▸ What the exercise asks
Among the records that follow, find each line holding the word "stacking" and copy it.

Records shown below:

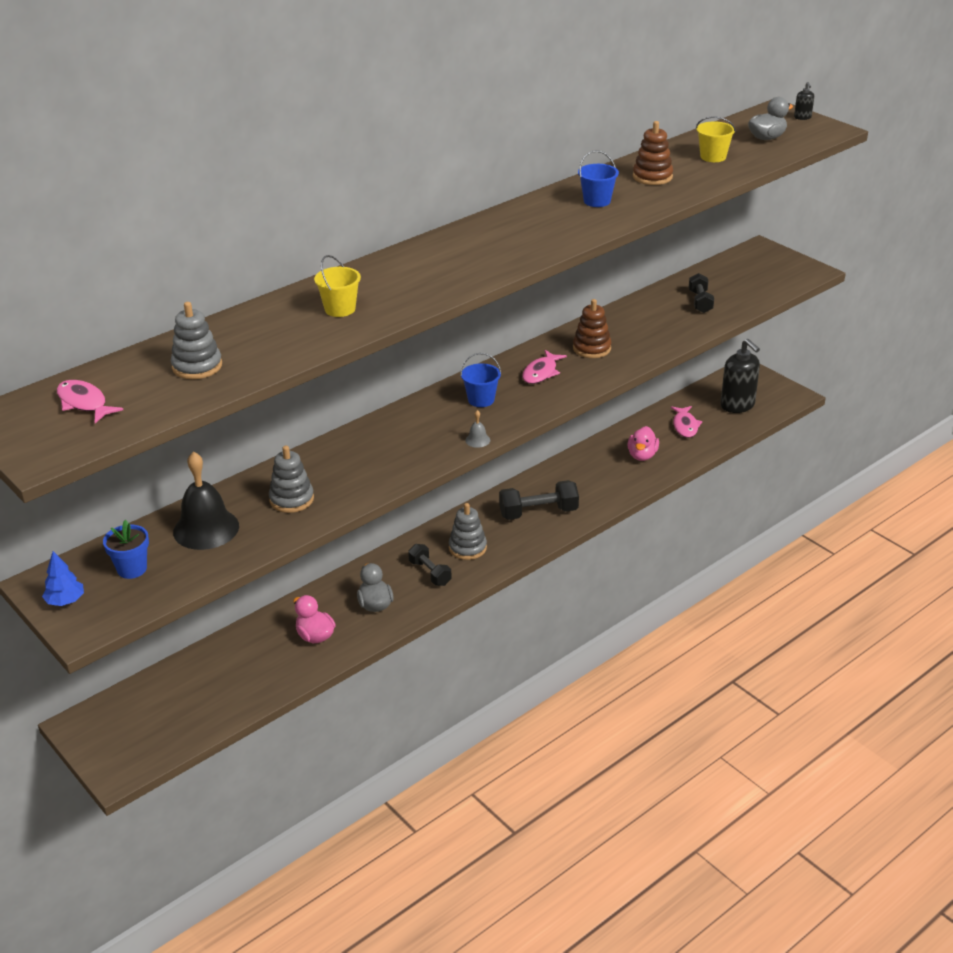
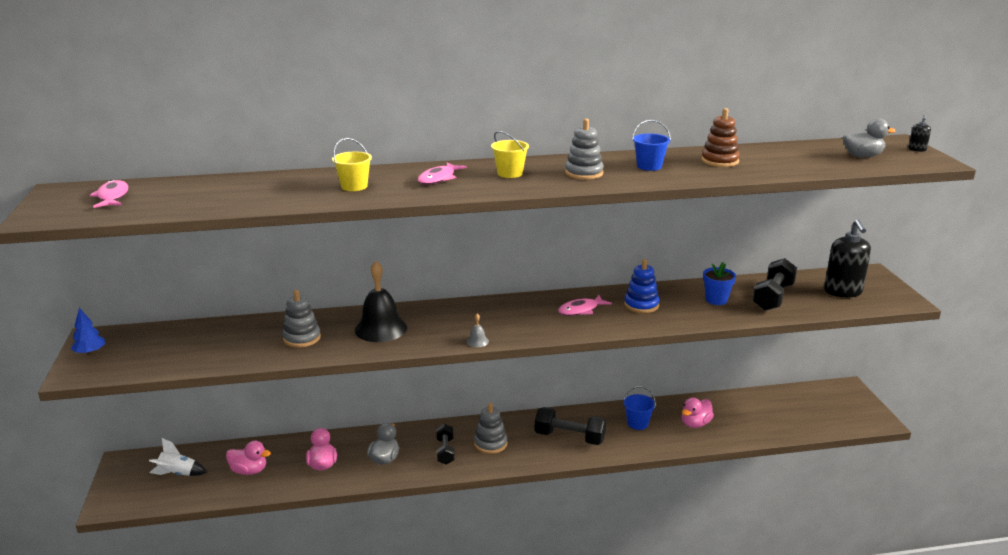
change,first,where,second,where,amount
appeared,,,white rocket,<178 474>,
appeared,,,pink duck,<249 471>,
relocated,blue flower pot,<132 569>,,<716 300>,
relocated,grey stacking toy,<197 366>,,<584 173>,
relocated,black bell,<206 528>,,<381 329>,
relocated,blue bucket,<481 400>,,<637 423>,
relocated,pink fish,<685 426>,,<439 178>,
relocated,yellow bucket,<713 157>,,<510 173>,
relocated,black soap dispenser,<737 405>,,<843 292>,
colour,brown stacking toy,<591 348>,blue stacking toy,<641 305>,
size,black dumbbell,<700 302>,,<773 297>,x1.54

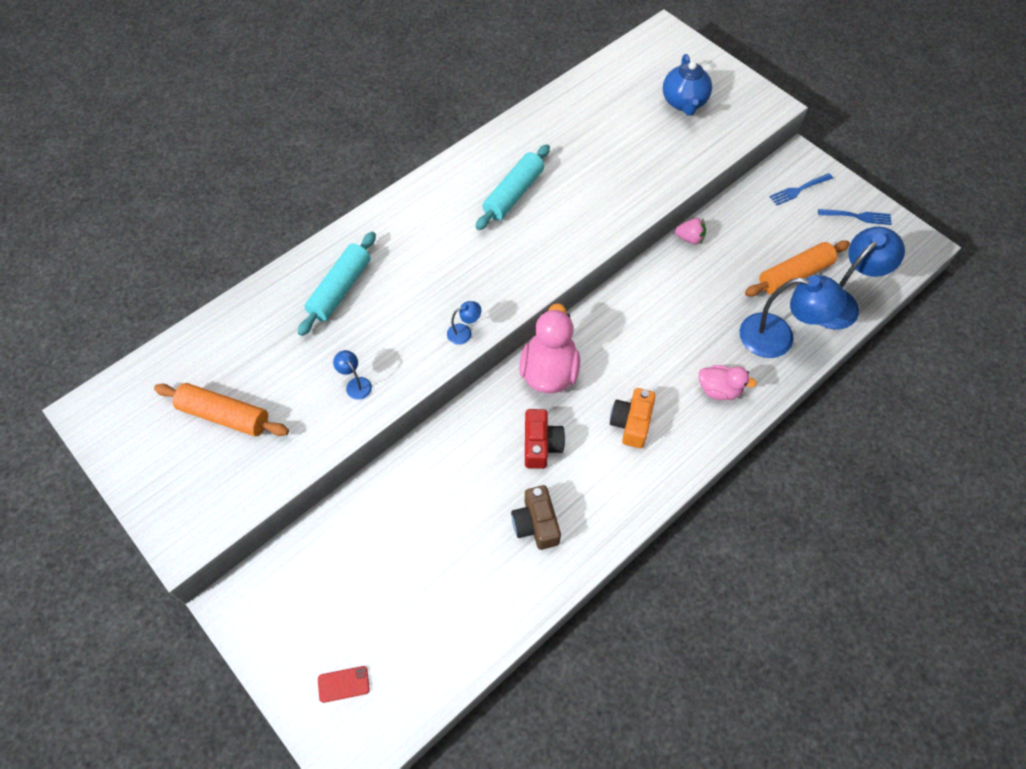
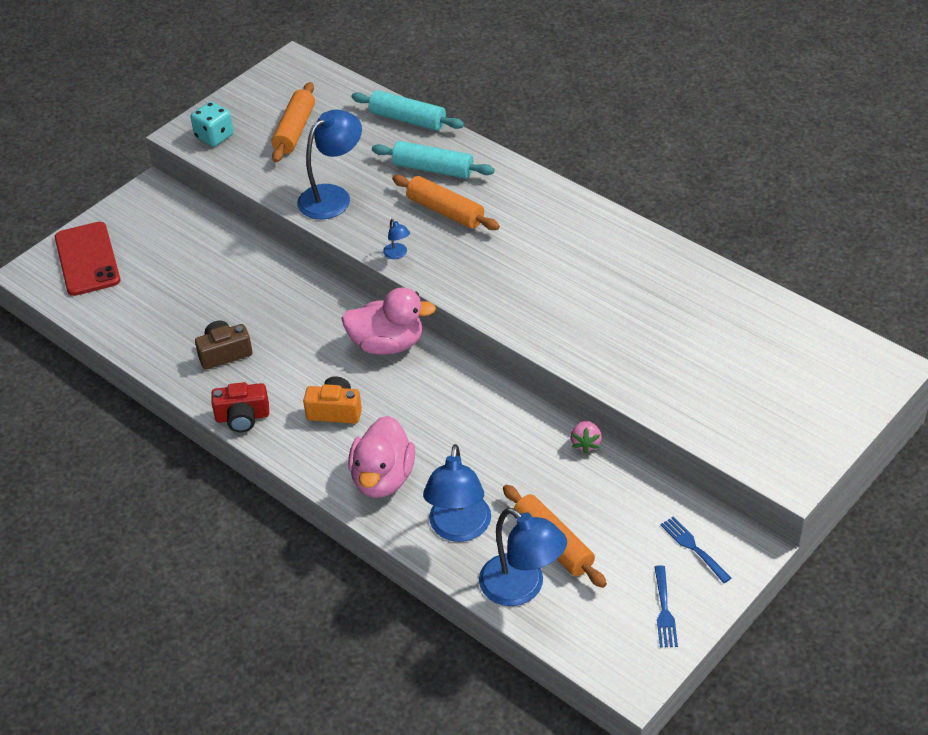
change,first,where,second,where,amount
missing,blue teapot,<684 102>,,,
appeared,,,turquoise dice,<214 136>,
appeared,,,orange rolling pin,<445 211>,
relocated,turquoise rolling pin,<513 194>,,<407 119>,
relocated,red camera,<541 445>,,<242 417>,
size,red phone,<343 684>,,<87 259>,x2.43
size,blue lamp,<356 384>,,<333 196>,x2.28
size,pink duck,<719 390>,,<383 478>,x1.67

End of Records shown.
Records shown below:

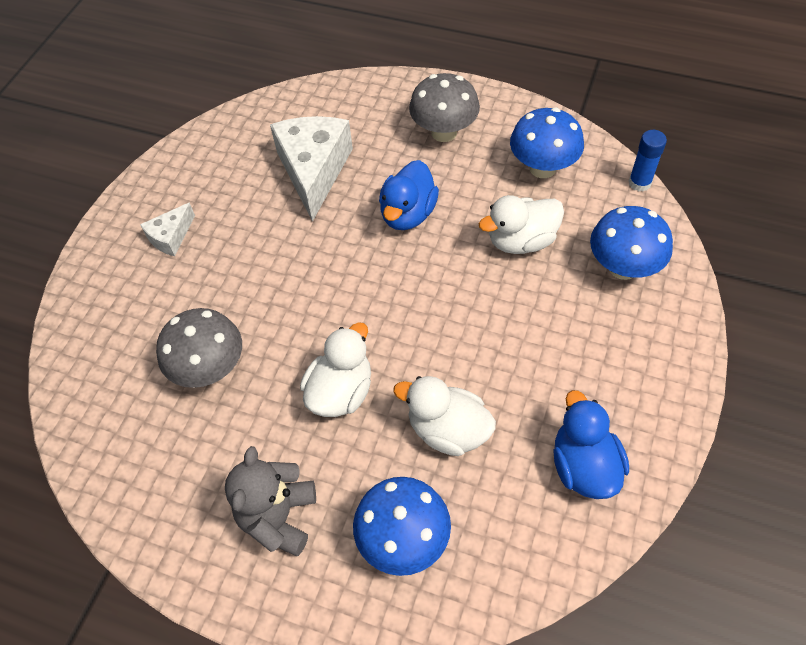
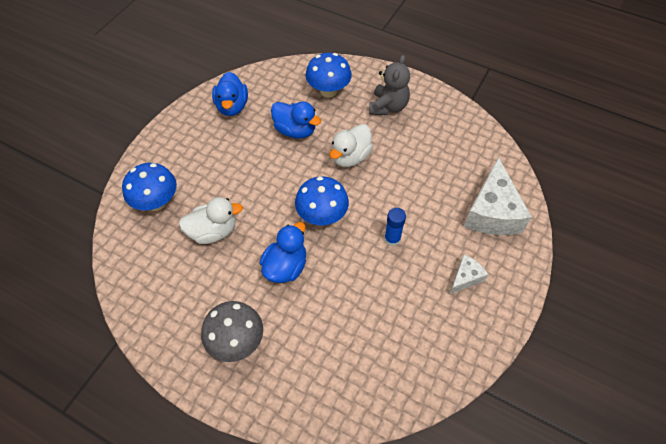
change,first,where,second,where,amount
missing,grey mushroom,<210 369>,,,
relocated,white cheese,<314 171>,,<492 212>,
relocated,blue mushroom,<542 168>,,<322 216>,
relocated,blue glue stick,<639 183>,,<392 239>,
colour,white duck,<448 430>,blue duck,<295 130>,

End of Records shown.
Records shown below:

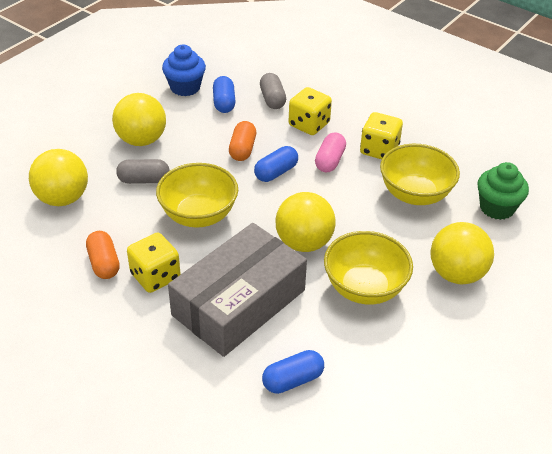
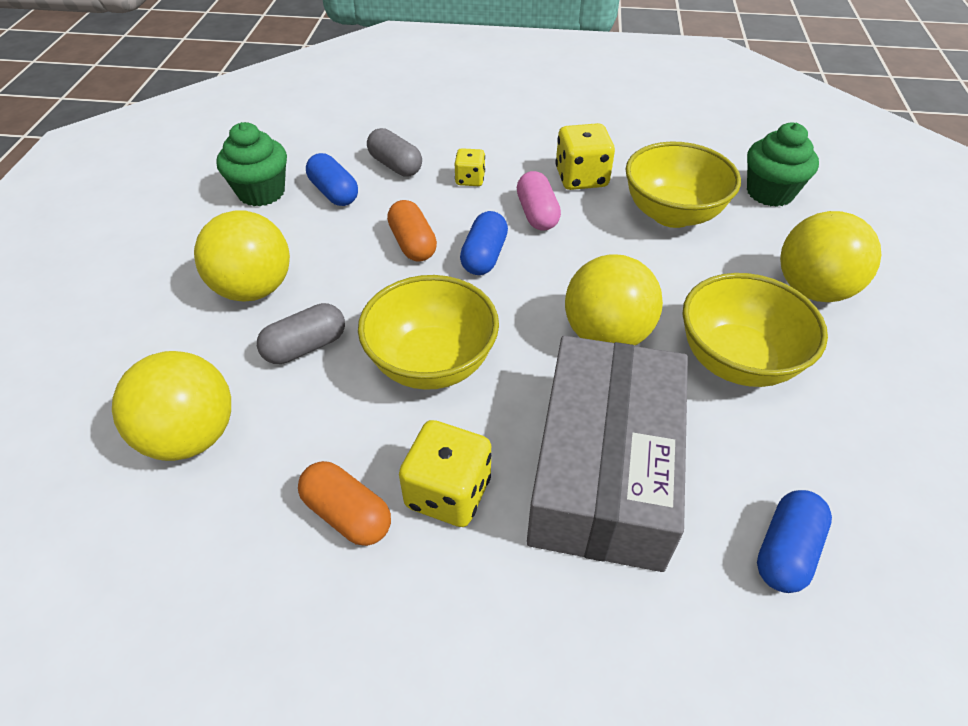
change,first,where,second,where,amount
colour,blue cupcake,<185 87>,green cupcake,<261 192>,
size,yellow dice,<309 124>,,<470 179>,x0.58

End of Records shown.

▸ Exercise output
relocated,grey stacking toy,<197 366>,,<584 173>,
colour,brown stacking toy,<591 348>,blue stacking toy,<641 305>,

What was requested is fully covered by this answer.